:: What you have to do ::
Starting from the line that holds "(423, 195) = (559, 164): grey", print each remaining line of the entries exactly, ending with the last.

BEGIN

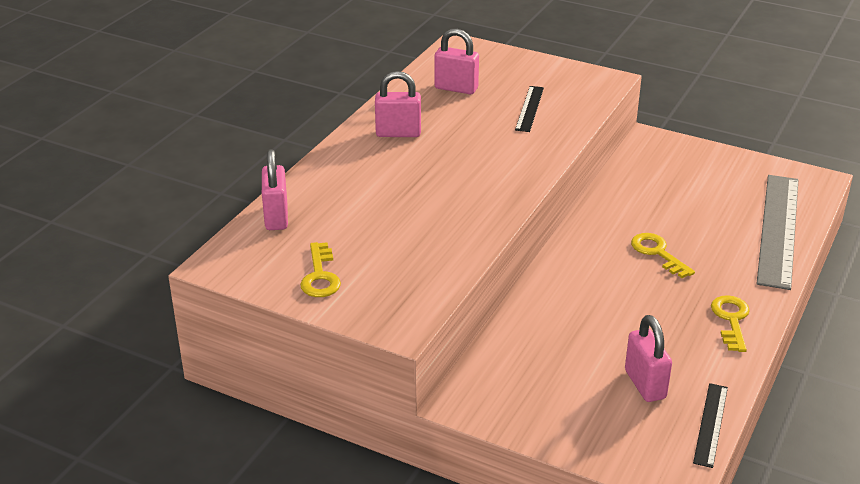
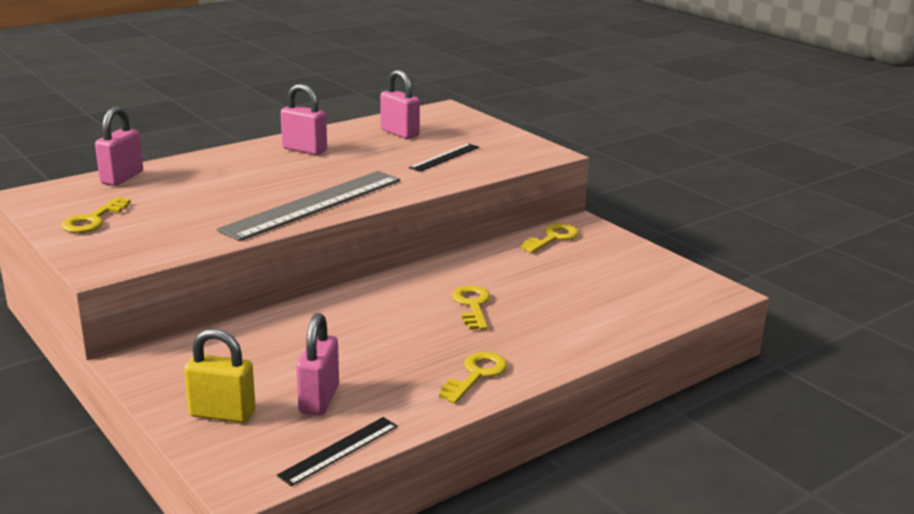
camera: 25 degrees right, 10 degrees down
(590, 425) = (222, 414): none -> yellow padlock
(644, 161) = (553, 238): none -> yellow key
(778, 229) = (624, 319): grey ruler -> grey ruler (313, 204)

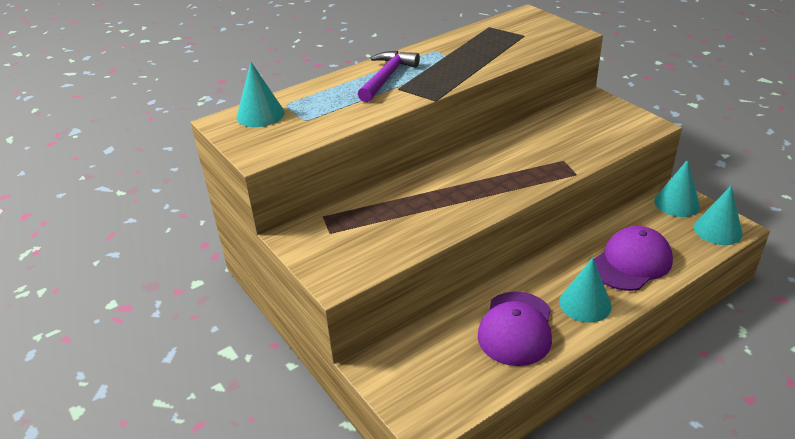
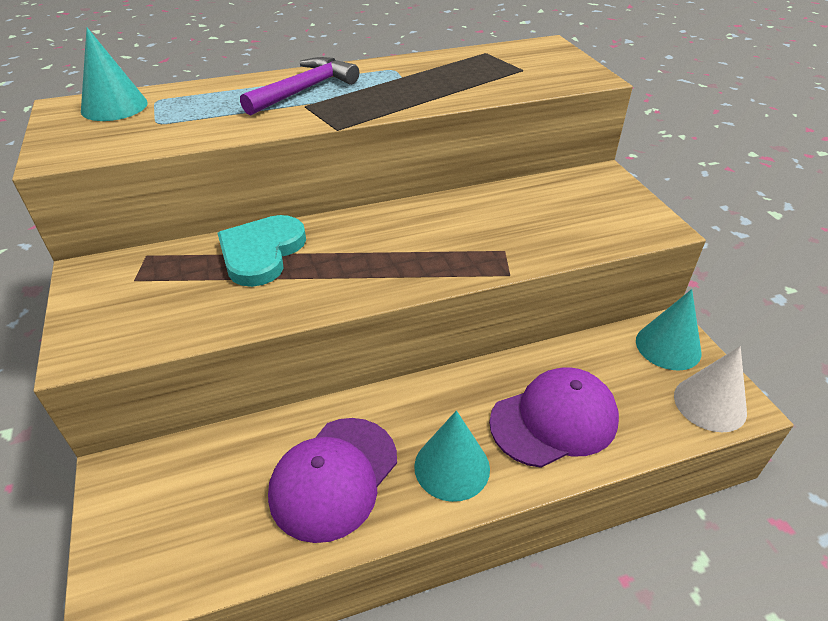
camera: 15 degrees right, 5 degrees up
(404, 196) = (261, 252): none -> turquoise heart
(718, 230) = (710, 403): turquoise cone -> white cone

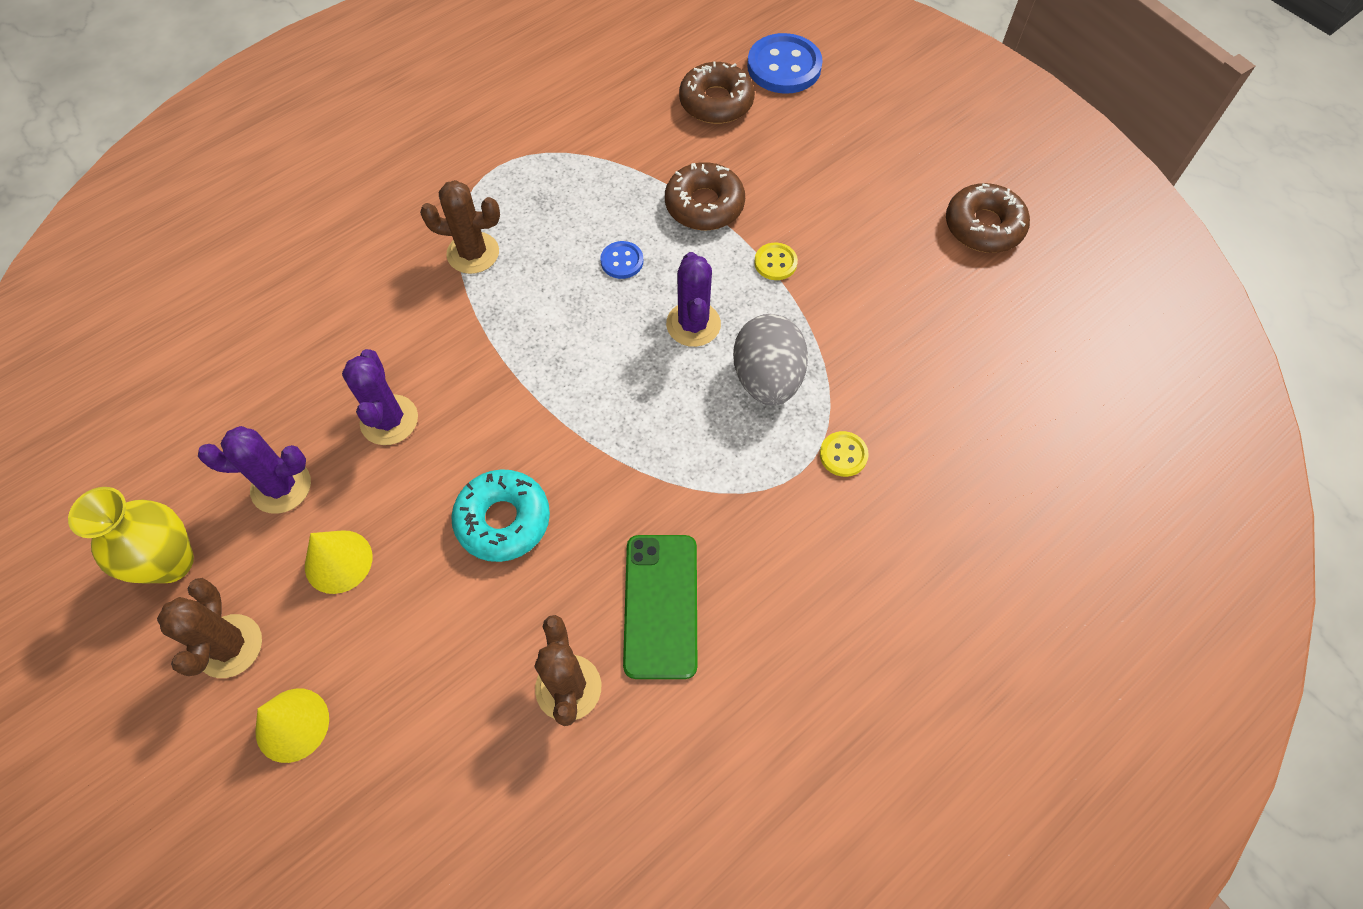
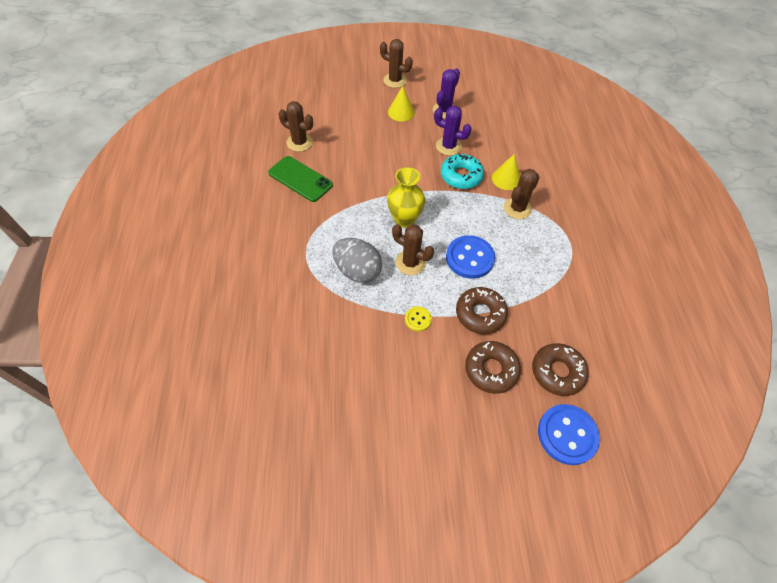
camera: 125 degrees right, 5 degrees down
(171, 562) = (438, 79): yellow vase -> yellow vase (404, 219)
(292, 725) = (355, 83): yellow cone -> yellow cone (506, 179)
(503, 520) = (375, 156): turquoise donut -> turquoise donut (461, 176)
(622, 261) = (469, 258): blue button -> blue button, size x1.96
(693, 324) = (410, 263): purple cactus -> brown cactus
(843, 455) = (297, 272): yellow button -> none
(983, 226) = (356, 444): brown donut -> brown donut (491, 370)

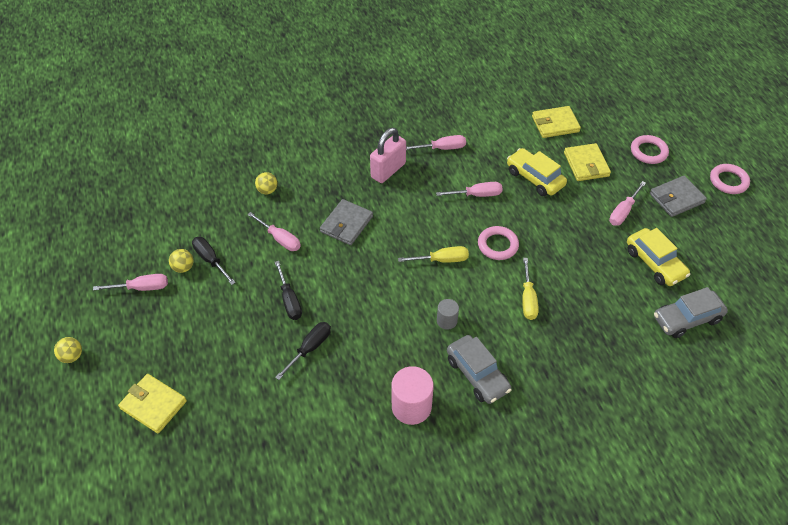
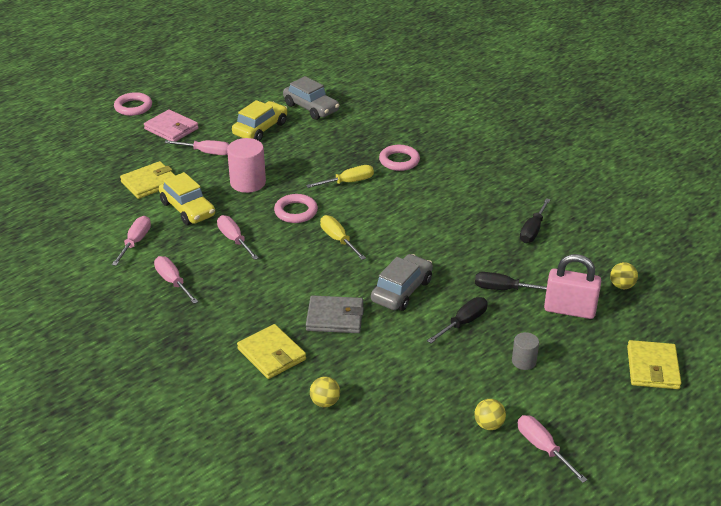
camera: 115 degrees left, 15 degrees down
(72, 356) = (669, 461): yellow ball -> yellow ball (622, 286)
(210, 260) = (461, 406): black screwdriver -> black screwdriver (532, 231)
(280, 239) = (391, 360): pink screwdriver -> pink screwdriver (136, 242)
(388, 170) = (232, 312): pink padlock -> pink padlock (569, 310)
(411, 406) = (507, 215): pink cylinder -> pink cylinder (248, 183)
(447, 321) = (407, 219): grey cylinder -> grey cylinder (523, 361)
(477, 374) = (447, 190): grey car -> grey car (402, 291)
(534, 178) = (188, 209): yellow car -> yellow car turned 60 degrees counterclockwise
(555, 124) = (92, 213): yellow wallet -> yellow wallet (271, 354)
(648, 152) = (112, 151): pink ring -> pink ring (399, 161)
(676, 198) = (171, 129): grey wallet -> pink wallet

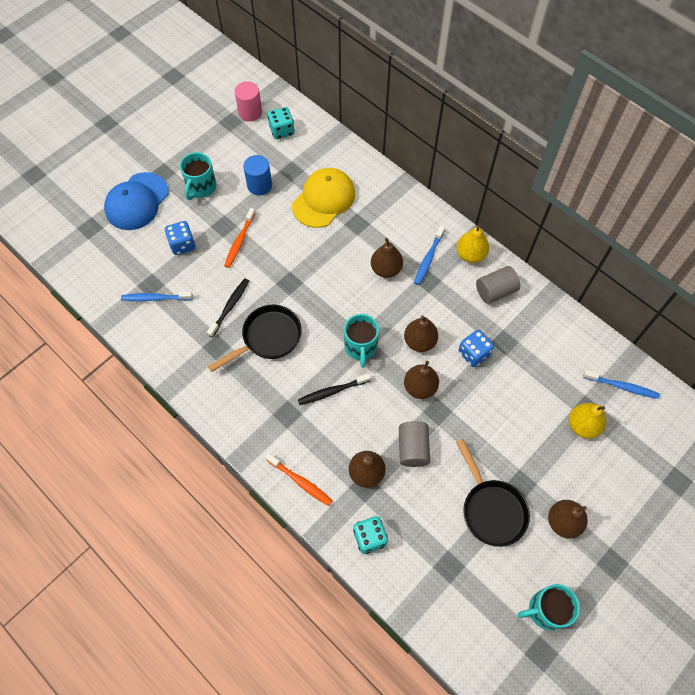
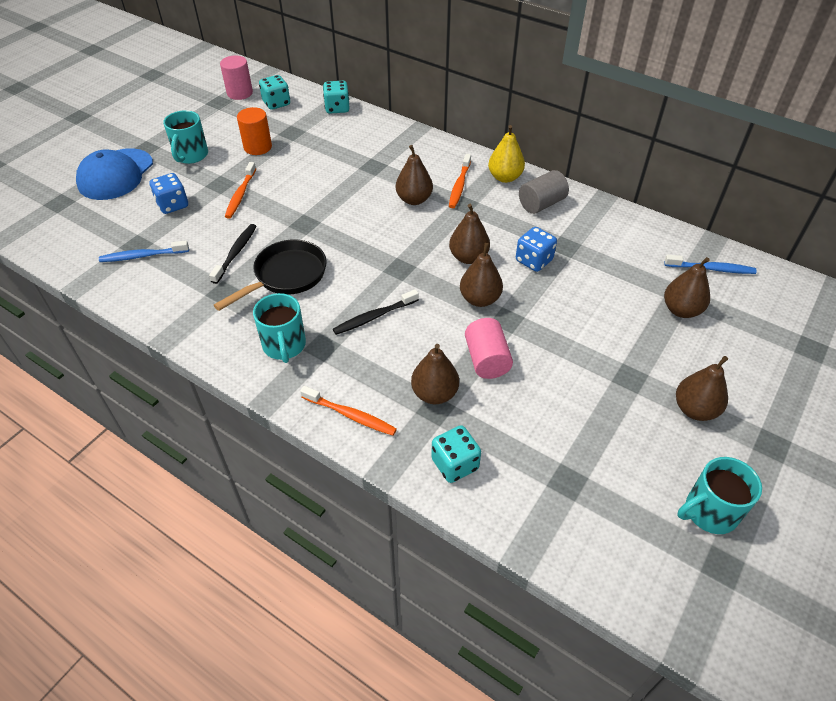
camera: 10 degrees left, 15 degrees down
(259, 185) = (257, 147): blue cylinder -> orange cylinder
(323, 199) = (332, 151): yellow cap -> none
(336, 145) = (337, 108): none -> turquoise dice
(360, 347) = (400, 271): turquoise mug -> turquoise mug (284, 346)
(413, 448) = (486, 360): grey cylinder -> pink cylinder
(428, 258) = (459, 186): blue toothbrush -> orange toothbrush
(491, 509) = (602, 409): black pan -> none
(582, 425) = (681, 310): yellow pear -> brown pear

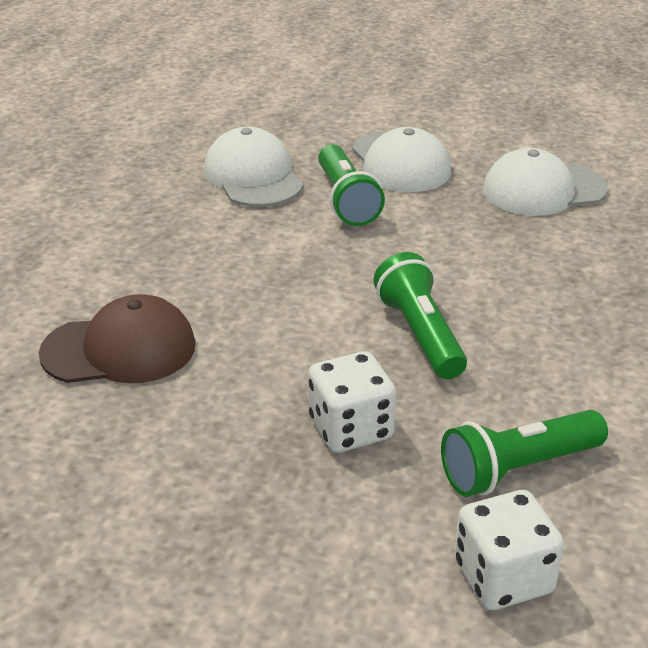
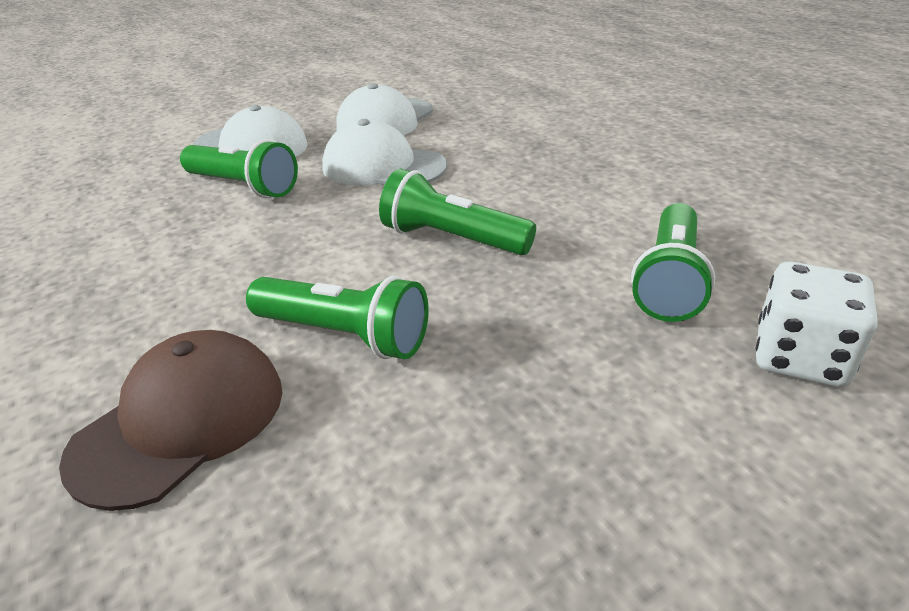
camera: 45 degrees left, 0 degrees up
(253, 176) = (124, 207): white cap -> white cap (383, 167)
(255, 357) = (344, 335): none -> green flashlight
(350, 429) = (518, 335): white dice -> none

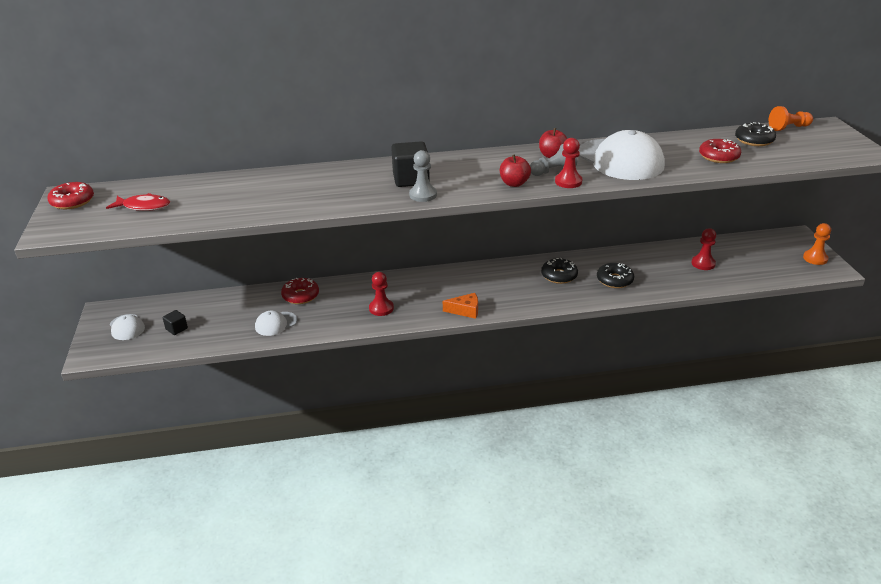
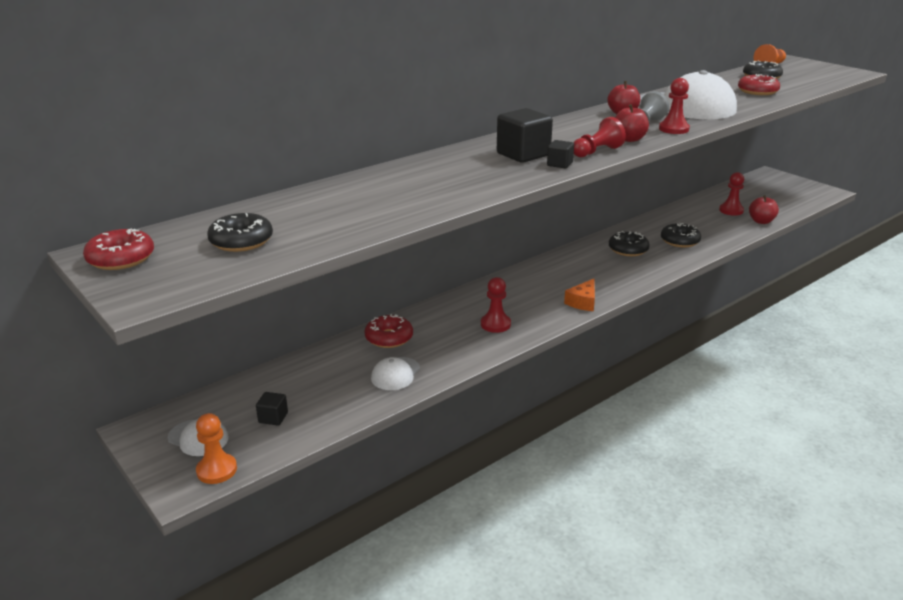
camera: 30 degrees left, 5 degrees down
(144, 206) = (241, 241): red fish -> black donut
(423, 195) = (559, 164): grey pawn -> black cube
(465, 311) = (583, 302): orange cheese -> orange cheese turned 150 degrees clockwise
(469, 190) = (597, 152): none -> red pawn
(718, 282) = (761, 221): none -> red apple
(815, 258) = (804, 187): orange pawn -> orange pawn (217, 470)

END

:: Reply to the task ::
(423, 195) = (559, 164): grey pawn -> black cube
(465, 311) = (583, 302): orange cheese -> orange cheese turned 150 degrees clockwise
(469, 190) = (597, 152): none -> red pawn
(718, 282) = (761, 221): none -> red apple
(815, 258) = (804, 187): orange pawn -> orange pawn (217, 470)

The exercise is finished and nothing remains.